** Opening LISTED RECORDS block **

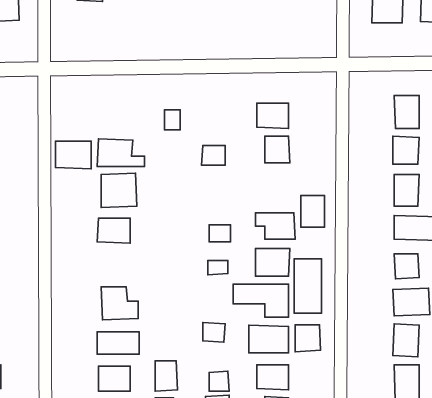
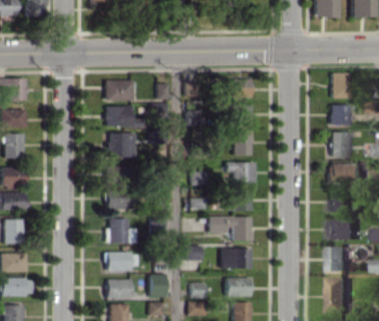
building: [55,141,91,169] -> [106,80,133,101]
building: [301,195,325,227] -> [234,131,252,155]
building: none -> [107,191,133,210]
building: [294,259,321,313] -> none
building: [295,325,320,352] -> none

** Closing LISTED RECORDS block **

All the records above need to be given again word for word. Skip the pictures.

ANSWER AREA:
building: [55,141,91,169] -> [106,80,133,101]
building: [301,195,325,227] -> [234,131,252,155]
building: none -> [107,191,133,210]
building: [294,259,321,313] -> none
building: [295,325,320,352] -> none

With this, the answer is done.